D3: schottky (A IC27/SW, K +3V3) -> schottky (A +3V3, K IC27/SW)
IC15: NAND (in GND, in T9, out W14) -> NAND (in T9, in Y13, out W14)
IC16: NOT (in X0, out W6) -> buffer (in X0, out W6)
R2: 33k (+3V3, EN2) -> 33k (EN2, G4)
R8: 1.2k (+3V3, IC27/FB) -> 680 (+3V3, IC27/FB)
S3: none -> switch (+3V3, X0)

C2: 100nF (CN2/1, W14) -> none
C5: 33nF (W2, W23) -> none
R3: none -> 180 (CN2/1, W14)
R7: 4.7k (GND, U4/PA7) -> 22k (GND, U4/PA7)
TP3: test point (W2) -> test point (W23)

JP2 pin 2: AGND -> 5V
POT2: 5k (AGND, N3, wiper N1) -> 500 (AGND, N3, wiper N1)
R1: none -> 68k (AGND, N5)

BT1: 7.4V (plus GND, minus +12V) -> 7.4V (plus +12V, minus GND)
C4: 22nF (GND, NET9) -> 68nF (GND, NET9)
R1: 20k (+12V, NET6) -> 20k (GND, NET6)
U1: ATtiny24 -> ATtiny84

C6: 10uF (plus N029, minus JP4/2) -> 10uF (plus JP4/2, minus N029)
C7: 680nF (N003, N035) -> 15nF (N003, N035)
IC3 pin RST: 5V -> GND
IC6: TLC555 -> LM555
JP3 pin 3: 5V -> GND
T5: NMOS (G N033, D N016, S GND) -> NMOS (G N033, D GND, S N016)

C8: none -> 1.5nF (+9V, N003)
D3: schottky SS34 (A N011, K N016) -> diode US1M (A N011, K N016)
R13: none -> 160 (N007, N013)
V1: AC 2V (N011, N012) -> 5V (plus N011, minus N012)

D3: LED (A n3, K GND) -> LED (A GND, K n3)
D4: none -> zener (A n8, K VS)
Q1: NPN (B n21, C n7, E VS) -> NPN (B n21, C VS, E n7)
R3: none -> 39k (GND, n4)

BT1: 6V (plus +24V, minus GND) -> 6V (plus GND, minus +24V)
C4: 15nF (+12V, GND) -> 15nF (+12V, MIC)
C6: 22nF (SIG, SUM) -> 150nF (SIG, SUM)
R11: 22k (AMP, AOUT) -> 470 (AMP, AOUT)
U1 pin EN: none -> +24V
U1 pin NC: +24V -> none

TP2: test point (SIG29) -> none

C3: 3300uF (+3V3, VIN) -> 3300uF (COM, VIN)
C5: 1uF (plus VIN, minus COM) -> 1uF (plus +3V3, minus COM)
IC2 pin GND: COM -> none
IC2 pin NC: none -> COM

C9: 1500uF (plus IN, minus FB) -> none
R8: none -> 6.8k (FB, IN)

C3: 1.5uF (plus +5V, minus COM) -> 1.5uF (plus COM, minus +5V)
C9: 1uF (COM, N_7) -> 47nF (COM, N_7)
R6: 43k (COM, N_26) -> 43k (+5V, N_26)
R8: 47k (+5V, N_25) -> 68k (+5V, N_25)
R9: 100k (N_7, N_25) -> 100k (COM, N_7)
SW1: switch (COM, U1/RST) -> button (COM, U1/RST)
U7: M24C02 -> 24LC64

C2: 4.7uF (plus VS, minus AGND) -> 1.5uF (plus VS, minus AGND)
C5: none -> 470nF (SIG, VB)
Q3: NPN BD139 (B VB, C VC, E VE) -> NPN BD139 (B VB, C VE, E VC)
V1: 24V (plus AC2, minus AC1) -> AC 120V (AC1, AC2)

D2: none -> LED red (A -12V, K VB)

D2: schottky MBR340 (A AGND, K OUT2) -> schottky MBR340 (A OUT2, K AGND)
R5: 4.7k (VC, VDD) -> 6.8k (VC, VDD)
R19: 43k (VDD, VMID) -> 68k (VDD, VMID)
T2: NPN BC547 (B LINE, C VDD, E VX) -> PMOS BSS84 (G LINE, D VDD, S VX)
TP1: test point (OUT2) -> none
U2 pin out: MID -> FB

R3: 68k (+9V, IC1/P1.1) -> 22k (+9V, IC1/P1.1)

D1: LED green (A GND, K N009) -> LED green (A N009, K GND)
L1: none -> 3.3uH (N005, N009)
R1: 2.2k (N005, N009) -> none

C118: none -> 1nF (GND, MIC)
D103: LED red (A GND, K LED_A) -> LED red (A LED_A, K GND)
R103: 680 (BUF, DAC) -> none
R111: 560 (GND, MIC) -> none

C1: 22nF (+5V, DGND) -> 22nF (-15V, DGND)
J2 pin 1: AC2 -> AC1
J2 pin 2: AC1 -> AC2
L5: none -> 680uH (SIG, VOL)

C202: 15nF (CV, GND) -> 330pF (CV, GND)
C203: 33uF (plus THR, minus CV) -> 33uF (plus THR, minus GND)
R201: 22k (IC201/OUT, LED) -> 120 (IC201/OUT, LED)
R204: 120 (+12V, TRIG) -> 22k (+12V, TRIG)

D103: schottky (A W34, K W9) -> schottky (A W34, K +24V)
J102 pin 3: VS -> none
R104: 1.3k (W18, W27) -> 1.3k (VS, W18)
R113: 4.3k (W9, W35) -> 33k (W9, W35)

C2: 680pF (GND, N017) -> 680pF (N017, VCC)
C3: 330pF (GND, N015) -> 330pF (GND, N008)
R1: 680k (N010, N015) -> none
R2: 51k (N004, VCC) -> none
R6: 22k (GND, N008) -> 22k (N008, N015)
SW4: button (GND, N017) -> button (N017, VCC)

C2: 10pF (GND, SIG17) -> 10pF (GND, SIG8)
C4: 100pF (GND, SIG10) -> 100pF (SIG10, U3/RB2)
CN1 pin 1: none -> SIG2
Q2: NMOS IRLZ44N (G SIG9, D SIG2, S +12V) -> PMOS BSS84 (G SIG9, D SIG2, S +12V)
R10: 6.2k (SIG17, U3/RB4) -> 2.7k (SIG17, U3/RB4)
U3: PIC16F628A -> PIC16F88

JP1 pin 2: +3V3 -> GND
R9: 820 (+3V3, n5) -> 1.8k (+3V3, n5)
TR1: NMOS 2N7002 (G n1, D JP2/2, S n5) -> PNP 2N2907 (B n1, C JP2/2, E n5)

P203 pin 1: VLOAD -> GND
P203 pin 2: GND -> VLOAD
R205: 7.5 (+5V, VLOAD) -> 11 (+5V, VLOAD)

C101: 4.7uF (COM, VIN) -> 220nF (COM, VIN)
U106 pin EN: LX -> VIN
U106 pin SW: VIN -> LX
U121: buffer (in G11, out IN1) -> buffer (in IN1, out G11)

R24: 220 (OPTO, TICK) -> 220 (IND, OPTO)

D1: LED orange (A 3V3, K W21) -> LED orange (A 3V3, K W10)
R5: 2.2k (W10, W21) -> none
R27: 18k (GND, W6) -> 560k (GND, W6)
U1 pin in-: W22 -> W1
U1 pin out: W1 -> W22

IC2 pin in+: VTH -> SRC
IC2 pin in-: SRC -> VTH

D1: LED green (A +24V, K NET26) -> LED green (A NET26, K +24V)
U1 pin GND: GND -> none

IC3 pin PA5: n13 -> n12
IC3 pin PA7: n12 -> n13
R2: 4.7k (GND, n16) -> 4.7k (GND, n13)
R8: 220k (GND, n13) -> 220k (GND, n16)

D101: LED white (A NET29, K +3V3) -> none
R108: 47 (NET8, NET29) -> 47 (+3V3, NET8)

+++

▶ TASK PROMPT: Look above for the line with "U3: PIC16F628A -> PIC16F88" and the line with "U106 pin SW: VIN -> LX". Write out those two lines and all the lines between them, exactly, and no others.

▶ RESULT:
U3: PIC16F628A -> PIC16F88

JP1 pin 2: +3V3 -> GND
R9: 820 (+3V3, n5) -> 1.8k (+3V3, n5)
TR1: NMOS 2N7002 (G n1, D JP2/2, S n5) -> PNP 2N2907 (B n1, C JP2/2, E n5)

P203 pin 1: VLOAD -> GND
P203 pin 2: GND -> VLOAD
R205: 7.5 (+5V, VLOAD) -> 11 (+5V, VLOAD)

C101: 4.7uF (COM, VIN) -> 220nF (COM, VIN)
U106 pin EN: LX -> VIN
U106 pin SW: VIN -> LX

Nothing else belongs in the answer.